The task: Check each line of the records for "BUSY"; collect those that have it.

(Version comparison data)
▬▬▬▬▬▬

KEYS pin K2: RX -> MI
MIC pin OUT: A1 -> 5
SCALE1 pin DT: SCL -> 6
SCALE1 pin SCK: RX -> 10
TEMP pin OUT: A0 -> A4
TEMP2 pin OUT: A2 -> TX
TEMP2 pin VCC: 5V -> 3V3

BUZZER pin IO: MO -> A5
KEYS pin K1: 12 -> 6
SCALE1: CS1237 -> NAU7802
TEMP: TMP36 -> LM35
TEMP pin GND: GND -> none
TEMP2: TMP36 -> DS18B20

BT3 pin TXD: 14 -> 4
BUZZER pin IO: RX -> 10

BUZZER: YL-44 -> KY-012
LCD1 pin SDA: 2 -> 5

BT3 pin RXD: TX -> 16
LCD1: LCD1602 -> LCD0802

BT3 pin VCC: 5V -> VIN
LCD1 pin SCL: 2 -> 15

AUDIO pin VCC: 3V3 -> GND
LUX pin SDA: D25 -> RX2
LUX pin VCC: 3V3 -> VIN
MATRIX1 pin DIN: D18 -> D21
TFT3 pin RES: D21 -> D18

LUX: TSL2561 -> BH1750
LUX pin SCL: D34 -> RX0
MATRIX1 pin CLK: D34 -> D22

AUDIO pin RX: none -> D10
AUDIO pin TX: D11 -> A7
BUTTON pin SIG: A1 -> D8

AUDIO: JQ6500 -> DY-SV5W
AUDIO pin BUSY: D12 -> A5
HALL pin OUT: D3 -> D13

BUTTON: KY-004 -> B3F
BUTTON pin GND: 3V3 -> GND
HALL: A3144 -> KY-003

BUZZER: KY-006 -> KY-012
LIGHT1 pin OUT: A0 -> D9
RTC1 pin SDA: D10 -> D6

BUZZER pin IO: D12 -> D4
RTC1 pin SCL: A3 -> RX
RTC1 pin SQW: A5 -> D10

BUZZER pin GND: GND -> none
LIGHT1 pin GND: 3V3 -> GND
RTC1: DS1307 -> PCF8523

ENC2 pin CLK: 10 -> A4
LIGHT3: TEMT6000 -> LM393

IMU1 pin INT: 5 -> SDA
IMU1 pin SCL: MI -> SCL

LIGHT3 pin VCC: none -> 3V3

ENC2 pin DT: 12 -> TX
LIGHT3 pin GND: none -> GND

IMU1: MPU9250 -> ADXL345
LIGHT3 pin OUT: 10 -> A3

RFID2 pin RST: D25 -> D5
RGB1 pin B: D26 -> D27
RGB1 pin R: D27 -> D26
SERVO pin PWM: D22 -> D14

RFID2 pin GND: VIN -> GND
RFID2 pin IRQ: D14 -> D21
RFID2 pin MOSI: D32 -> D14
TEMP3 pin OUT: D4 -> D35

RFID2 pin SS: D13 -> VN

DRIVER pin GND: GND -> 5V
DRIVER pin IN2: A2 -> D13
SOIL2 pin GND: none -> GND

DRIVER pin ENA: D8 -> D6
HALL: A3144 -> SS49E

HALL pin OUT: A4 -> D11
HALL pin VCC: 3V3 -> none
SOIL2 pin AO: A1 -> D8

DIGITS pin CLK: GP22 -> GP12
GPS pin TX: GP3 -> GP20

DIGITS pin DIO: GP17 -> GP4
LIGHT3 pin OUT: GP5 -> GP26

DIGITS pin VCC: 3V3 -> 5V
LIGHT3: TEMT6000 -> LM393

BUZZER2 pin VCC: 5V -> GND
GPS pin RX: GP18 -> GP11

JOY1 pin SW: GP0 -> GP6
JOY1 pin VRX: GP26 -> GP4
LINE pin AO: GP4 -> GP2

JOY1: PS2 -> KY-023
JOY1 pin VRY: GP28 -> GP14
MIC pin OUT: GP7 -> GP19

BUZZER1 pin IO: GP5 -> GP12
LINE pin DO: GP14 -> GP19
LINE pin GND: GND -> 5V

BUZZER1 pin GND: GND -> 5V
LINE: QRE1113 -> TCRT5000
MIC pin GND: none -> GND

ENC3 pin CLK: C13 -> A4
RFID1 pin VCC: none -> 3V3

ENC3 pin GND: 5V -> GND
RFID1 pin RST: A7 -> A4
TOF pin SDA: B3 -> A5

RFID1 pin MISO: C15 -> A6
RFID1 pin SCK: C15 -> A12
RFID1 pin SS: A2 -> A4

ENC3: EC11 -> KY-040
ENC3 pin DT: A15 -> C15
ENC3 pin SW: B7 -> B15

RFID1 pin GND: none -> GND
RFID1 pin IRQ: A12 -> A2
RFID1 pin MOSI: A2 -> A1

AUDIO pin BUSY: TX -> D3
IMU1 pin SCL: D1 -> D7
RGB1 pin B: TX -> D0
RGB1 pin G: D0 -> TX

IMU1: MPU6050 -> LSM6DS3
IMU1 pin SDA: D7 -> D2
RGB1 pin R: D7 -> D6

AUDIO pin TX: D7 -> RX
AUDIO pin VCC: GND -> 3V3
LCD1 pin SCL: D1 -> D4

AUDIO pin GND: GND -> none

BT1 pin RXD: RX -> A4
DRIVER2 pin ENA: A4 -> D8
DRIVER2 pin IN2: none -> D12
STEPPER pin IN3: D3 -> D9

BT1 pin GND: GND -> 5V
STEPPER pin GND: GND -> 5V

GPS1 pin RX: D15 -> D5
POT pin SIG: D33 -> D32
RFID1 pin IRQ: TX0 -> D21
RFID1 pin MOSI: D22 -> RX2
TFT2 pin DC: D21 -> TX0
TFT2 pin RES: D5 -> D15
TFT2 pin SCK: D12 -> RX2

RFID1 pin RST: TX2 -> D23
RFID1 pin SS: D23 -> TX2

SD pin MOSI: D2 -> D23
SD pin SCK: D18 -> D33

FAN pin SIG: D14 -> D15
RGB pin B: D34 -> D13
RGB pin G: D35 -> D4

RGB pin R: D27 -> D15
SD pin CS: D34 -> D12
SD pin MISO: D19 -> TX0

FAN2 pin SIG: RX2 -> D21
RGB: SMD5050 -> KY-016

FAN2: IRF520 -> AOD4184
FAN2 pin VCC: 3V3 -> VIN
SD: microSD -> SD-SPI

▬▬▬▬▬▬

Expected output:
AUDIO pin BUSY: D12 -> A5
AUDIO pin BUSY: TX -> D3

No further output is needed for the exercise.